TASK TO CARRY OUT
Scan the entries for lines containing the string "BARO". Reply with how many there are, and nothing else.

Saved data entries
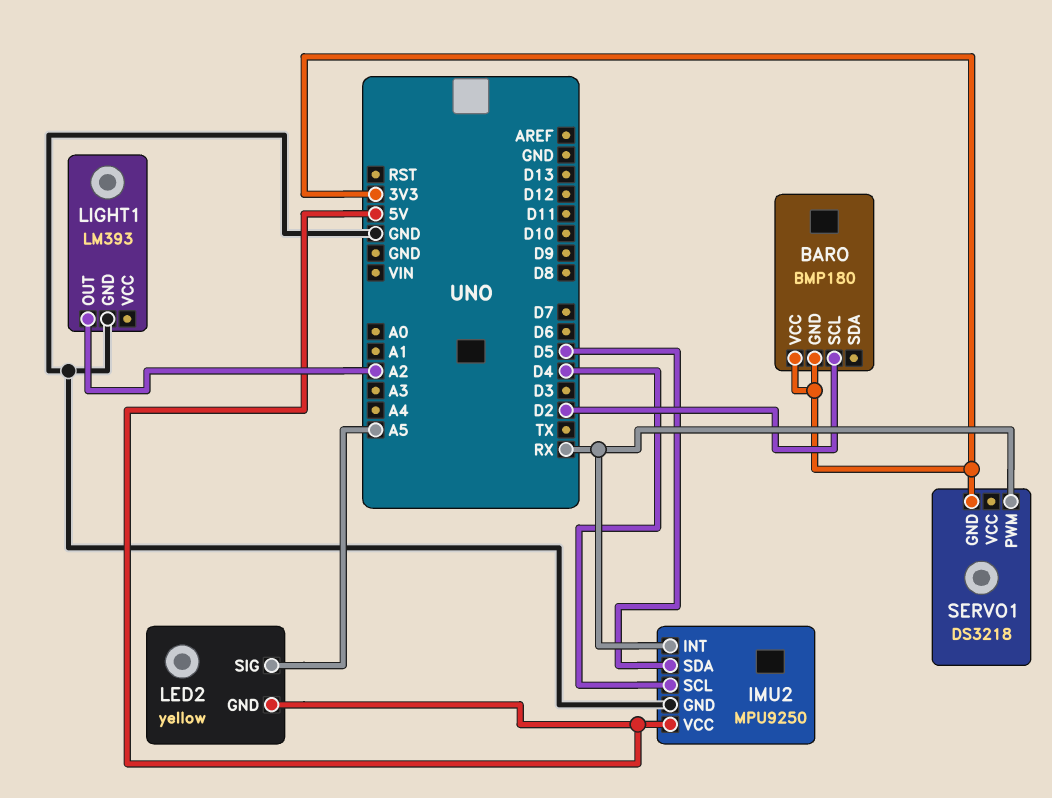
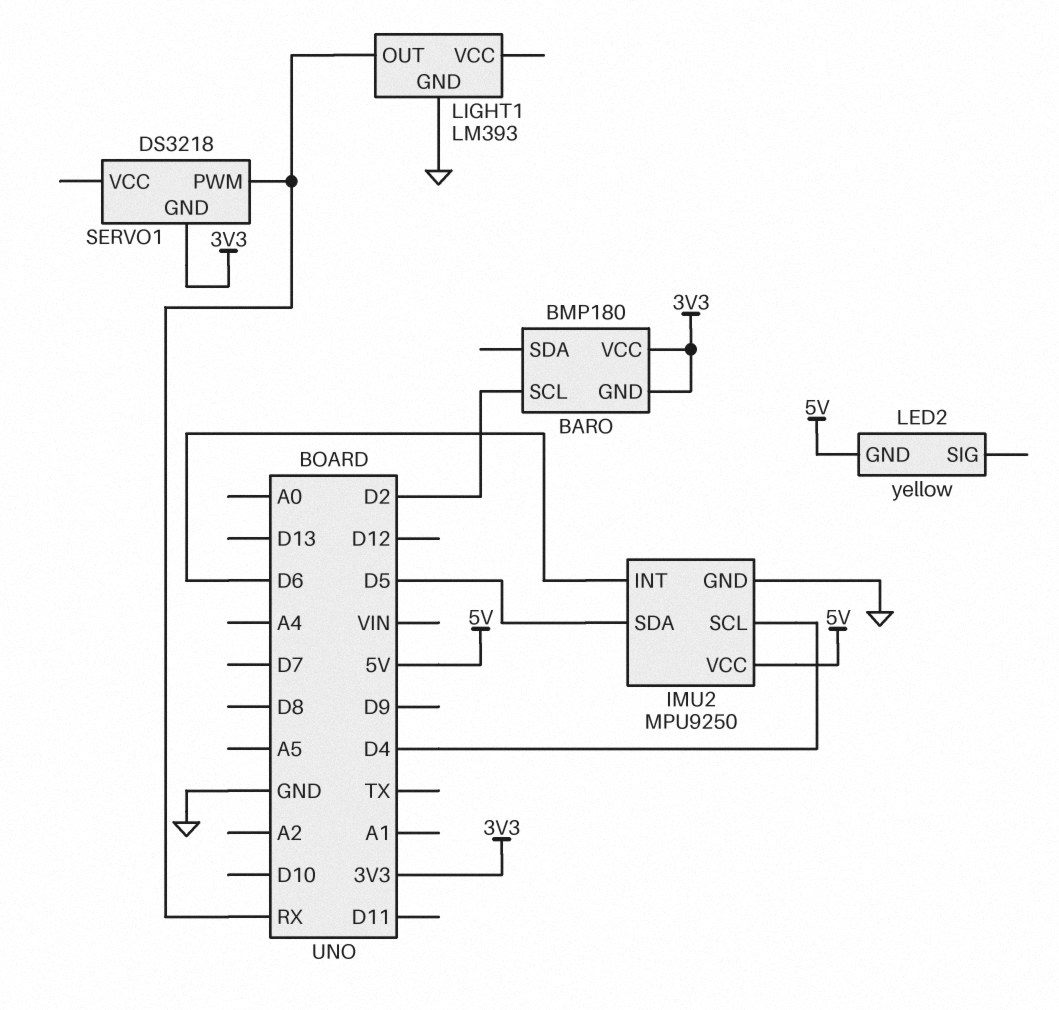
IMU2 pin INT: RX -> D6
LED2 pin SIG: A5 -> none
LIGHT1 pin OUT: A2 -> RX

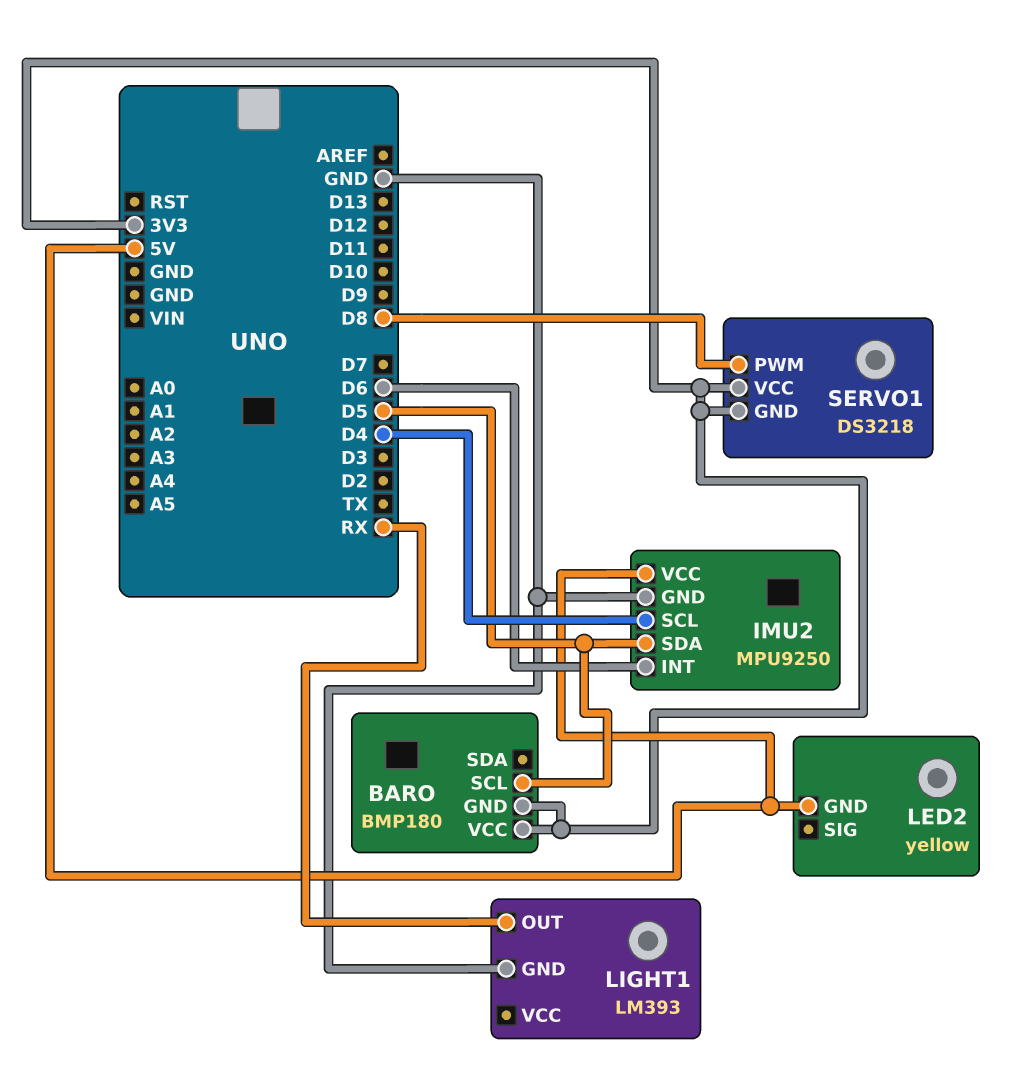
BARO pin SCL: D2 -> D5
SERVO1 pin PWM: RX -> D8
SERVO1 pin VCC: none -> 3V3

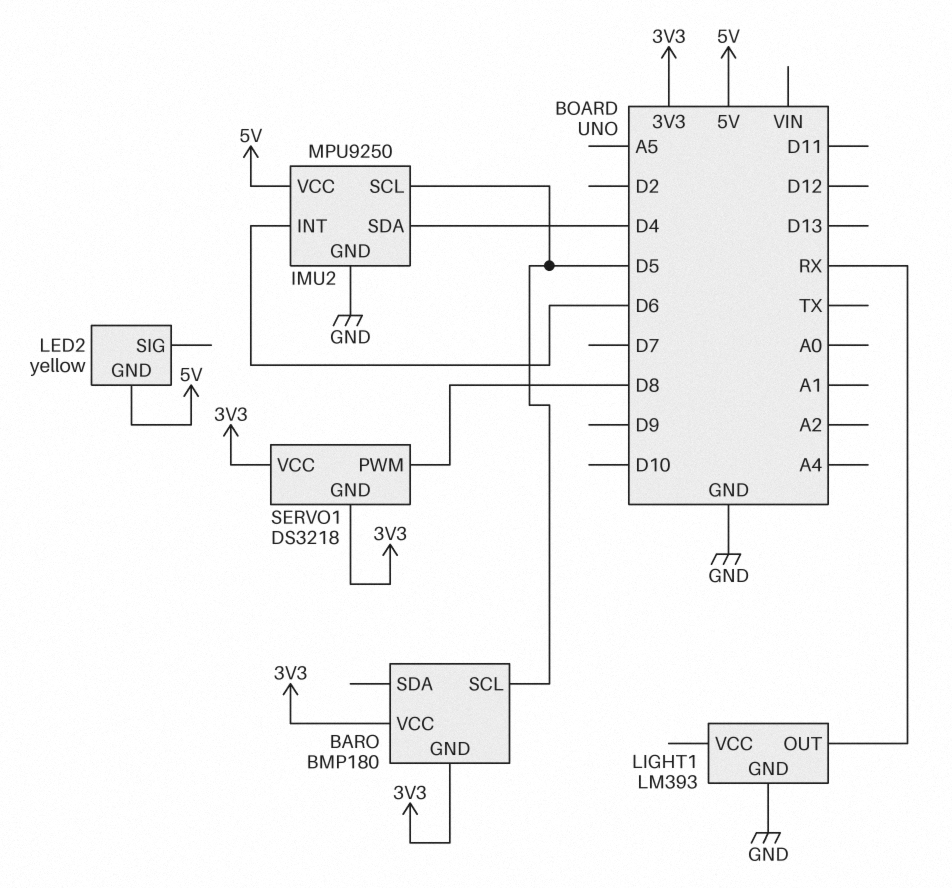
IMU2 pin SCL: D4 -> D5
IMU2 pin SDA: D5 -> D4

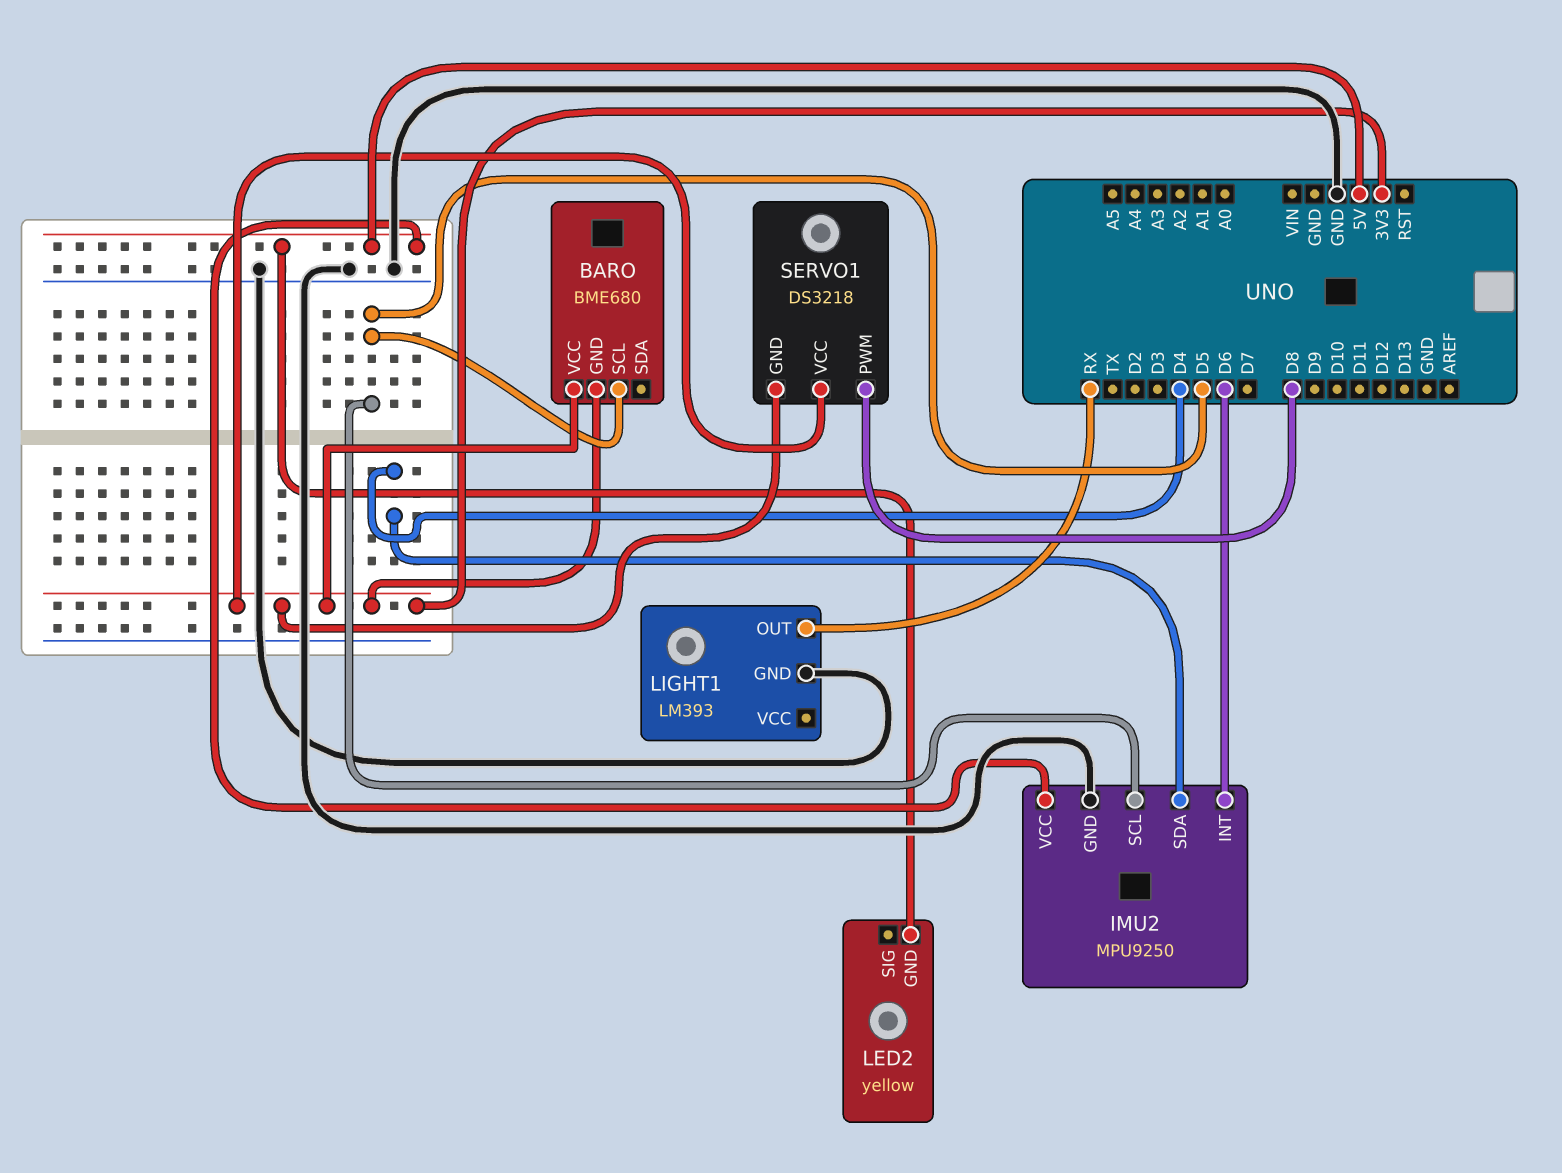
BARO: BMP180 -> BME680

ANSWER TO THIS PROBLEM
2